- Exercise objective:
Give back the entire listing verbatim.

- Provided data:
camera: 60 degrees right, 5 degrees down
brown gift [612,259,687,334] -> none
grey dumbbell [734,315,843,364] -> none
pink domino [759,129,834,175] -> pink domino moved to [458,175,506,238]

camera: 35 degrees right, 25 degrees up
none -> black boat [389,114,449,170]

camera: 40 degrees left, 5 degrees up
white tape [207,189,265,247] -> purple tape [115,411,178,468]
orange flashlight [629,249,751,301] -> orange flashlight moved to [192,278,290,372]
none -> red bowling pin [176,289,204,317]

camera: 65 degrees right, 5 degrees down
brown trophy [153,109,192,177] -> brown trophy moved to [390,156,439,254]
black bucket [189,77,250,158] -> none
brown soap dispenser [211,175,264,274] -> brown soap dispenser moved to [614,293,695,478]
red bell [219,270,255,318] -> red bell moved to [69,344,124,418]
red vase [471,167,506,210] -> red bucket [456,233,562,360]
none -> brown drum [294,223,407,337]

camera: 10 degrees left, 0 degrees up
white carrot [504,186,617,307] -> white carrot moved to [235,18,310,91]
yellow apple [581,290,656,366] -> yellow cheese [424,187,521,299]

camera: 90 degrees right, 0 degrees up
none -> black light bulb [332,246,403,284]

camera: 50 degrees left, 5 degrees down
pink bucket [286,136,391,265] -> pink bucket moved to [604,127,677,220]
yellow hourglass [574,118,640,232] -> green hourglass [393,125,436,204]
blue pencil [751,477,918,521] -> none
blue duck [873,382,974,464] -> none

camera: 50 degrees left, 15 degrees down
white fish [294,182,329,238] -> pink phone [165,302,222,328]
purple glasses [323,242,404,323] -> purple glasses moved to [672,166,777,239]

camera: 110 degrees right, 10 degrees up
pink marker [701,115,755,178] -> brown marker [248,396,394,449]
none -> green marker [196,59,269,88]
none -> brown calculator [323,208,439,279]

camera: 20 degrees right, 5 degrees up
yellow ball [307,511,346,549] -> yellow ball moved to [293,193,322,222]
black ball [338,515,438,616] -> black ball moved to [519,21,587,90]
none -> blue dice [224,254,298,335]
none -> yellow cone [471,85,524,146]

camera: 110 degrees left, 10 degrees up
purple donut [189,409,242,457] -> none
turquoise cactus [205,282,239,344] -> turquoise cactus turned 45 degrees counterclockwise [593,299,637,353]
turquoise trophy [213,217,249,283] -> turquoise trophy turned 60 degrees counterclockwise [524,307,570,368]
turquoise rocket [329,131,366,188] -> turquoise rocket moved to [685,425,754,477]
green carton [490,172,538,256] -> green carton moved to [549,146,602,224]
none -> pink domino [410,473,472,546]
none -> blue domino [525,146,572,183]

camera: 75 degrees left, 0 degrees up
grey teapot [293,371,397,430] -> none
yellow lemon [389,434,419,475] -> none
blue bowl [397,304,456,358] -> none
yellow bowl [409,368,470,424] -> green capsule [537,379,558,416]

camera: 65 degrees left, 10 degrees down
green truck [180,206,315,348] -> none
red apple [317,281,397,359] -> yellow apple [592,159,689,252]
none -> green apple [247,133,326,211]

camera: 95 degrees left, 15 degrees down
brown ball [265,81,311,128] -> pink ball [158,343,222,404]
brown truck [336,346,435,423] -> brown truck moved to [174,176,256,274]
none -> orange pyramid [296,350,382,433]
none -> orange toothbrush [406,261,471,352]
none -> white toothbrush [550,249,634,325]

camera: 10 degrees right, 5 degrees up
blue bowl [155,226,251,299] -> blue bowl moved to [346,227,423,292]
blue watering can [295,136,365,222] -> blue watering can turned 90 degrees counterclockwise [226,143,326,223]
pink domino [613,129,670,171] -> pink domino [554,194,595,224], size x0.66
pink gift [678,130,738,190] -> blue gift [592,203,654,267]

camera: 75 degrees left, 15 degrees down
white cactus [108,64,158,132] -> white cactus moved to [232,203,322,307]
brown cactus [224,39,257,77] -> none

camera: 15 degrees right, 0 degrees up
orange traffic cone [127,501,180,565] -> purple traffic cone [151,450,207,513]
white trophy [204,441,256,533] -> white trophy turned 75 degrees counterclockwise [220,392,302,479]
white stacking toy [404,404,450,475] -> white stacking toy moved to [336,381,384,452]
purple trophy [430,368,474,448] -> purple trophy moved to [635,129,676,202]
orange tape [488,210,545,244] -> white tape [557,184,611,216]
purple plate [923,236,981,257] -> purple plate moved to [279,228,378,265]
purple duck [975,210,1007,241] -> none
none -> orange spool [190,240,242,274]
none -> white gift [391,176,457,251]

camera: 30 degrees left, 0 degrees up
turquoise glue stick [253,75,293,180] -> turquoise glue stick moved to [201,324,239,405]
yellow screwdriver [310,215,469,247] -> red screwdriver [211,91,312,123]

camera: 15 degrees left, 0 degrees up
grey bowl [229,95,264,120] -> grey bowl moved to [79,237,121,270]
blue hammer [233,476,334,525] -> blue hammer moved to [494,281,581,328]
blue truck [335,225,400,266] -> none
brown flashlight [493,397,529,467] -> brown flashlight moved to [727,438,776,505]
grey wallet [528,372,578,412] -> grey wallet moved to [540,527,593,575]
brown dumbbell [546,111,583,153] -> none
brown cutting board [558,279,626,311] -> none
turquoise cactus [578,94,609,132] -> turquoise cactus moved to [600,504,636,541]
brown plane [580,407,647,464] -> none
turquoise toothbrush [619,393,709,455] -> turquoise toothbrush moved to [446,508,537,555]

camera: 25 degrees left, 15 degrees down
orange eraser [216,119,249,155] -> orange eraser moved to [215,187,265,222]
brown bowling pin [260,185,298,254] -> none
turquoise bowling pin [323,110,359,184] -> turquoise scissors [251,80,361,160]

- Reply:
camera: 60 degrees right, 5 degrees down
brown gift [612,259,687,334] -> none
grey dumbbell [734,315,843,364] -> none
pink domino [759,129,834,175] -> pink domino moved to [458,175,506,238]

camera: 35 degrees right, 25 degrees up
none -> black boat [389,114,449,170]

camera: 40 degrees left, 5 degrees up
white tape [207,189,265,247] -> purple tape [115,411,178,468]
orange flashlight [629,249,751,301] -> orange flashlight moved to [192,278,290,372]
none -> red bowling pin [176,289,204,317]

camera: 65 degrees right, 5 degrees down
brown trophy [153,109,192,177] -> brown trophy moved to [390,156,439,254]
black bucket [189,77,250,158] -> none
brown soap dispenser [211,175,264,274] -> brown soap dispenser moved to [614,293,695,478]
red bell [219,270,255,318] -> red bell moved to [69,344,124,418]
red vase [471,167,506,210] -> red bucket [456,233,562,360]
none -> brown drum [294,223,407,337]

camera: 10 degrees left, 0 degrees up
white carrot [504,186,617,307] -> white carrot moved to [235,18,310,91]
yellow apple [581,290,656,366] -> yellow cheese [424,187,521,299]

camera: 90 degrees right, 0 degrees up
none -> black light bulb [332,246,403,284]

camera: 50 degrees left, 5 degrees down
pink bucket [286,136,391,265] -> pink bucket moved to [604,127,677,220]
yellow hourglass [574,118,640,232] -> green hourglass [393,125,436,204]
blue pencil [751,477,918,521] -> none
blue duck [873,382,974,464] -> none

camera: 50 degrees left, 15 degrees down
white fish [294,182,329,238] -> pink phone [165,302,222,328]
purple glasses [323,242,404,323] -> purple glasses moved to [672,166,777,239]

camera: 110 degrees right, 10 degrees up
pink marker [701,115,755,178] -> brown marker [248,396,394,449]
none -> green marker [196,59,269,88]
none -> brown calculator [323,208,439,279]

camera: 20 degrees right, 5 degrees up
yellow ball [307,511,346,549] -> yellow ball moved to [293,193,322,222]
black ball [338,515,438,616] -> black ball moved to [519,21,587,90]
none -> blue dice [224,254,298,335]
none -> yellow cone [471,85,524,146]

camera: 110 degrees left, 10 degrees up
purple donut [189,409,242,457] -> none
turquoise cactus [205,282,239,344] -> turquoise cactus turned 45 degrees counterclockwise [593,299,637,353]
turquoise trophy [213,217,249,283] -> turquoise trophy turned 60 degrees counterclockwise [524,307,570,368]
turquoise rocket [329,131,366,188] -> turquoise rocket moved to [685,425,754,477]
green carton [490,172,538,256] -> green carton moved to [549,146,602,224]
none -> pink domino [410,473,472,546]
none -> blue domino [525,146,572,183]

camera: 75 degrees left, 0 degrees up
grey teapot [293,371,397,430] -> none
yellow lemon [389,434,419,475] -> none
blue bowl [397,304,456,358] -> none
yellow bowl [409,368,470,424] -> green capsule [537,379,558,416]

camera: 65 degrees left, 10 degrees down
green truck [180,206,315,348] -> none
red apple [317,281,397,359] -> yellow apple [592,159,689,252]
none -> green apple [247,133,326,211]

camera: 95 degrees left, 15 degrees down
brown ball [265,81,311,128] -> pink ball [158,343,222,404]
brown truck [336,346,435,423] -> brown truck moved to [174,176,256,274]
none -> orange pyramid [296,350,382,433]
none -> orange toothbrush [406,261,471,352]
none -> white toothbrush [550,249,634,325]

camera: 10 degrees right, 5 degrees up
blue bowl [155,226,251,299] -> blue bowl moved to [346,227,423,292]
blue watering can [295,136,365,222] -> blue watering can turned 90 degrees counterclockwise [226,143,326,223]
pink domino [613,129,670,171] -> pink domino [554,194,595,224], size x0.66
pink gift [678,130,738,190] -> blue gift [592,203,654,267]

camera: 75 degrees left, 15 degrees down
white cactus [108,64,158,132] -> white cactus moved to [232,203,322,307]
brown cactus [224,39,257,77] -> none

camera: 15 degrees right, 0 degrees up
orange traffic cone [127,501,180,565] -> purple traffic cone [151,450,207,513]
white trophy [204,441,256,533] -> white trophy turned 75 degrees counterclockwise [220,392,302,479]
white stacking toy [404,404,450,475] -> white stacking toy moved to [336,381,384,452]
purple trophy [430,368,474,448] -> purple trophy moved to [635,129,676,202]
orange tape [488,210,545,244] -> white tape [557,184,611,216]
purple plate [923,236,981,257] -> purple plate moved to [279,228,378,265]
purple duck [975,210,1007,241] -> none
none -> orange spool [190,240,242,274]
none -> white gift [391,176,457,251]

camera: 30 degrees left, 0 degrees up
turquoise glue stick [253,75,293,180] -> turquoise glue stick moved to [201,324,239,405]
yellow screwdriver [310,215,469,247] -> red screwdriver [211,91,312,123]

camera: 15 degrees left, 0 degrees up
grey bowl [229,95,264,120] -> grey bowl moved to [79,237,121,270]
blue hammer [233,476,334,525] -> blue hammer moved to [494,281,581,328]
blue truck [335,225,400,266] -> none
brown flashlight [493,397,529,467] -> brown flashlight moved to [727,438,776,505]
grey wallet [528,372,578,412] -> grey wallet moved to [540,527,593,575]
brown dumbbell [546,111,583,153] -> none
brown cutting board [558,279,626,311] -> none
turquoise cactus [578,94,609,132] -> turquoise cactus moved to [600,504,636,541]
brown plane [580,407,647,464] -> none
turquoise toothbrush [619,393,709,455] -> turquoise toothbrush moved to [446,508,537,555]

camera: 25 degrees left, 15 degrees down
orange eraser [216,119,249,155] -> orange eraser moved to [215,187,265,222]
brown bowling pin [260,185,298,254] -> none
turquoise bowling pin [323,110,359,184] -> turquoise scissors [251,80,361,160]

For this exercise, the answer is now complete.